Go through the data below and gather each line containing "move".

--- Provided data Enclosed Below ---

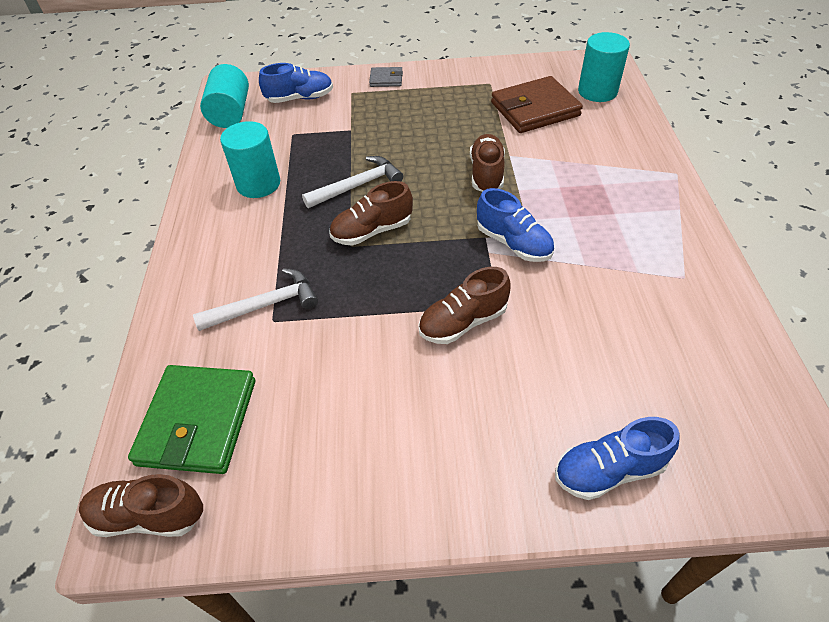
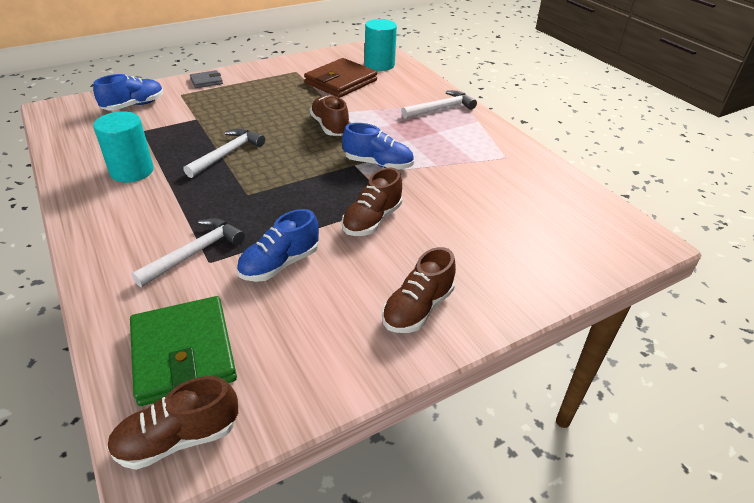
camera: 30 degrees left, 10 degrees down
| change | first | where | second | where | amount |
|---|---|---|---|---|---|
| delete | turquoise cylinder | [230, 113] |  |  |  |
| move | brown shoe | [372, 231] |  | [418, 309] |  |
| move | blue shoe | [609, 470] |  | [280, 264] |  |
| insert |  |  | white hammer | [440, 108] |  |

--- End of Enclosed Provided data ---

• Finished exercise:
| move | brown shoe | [372, 231] |  | [418, 309] |  |
| move | blue shoe | [609, 470] |  | [280, 264] |  |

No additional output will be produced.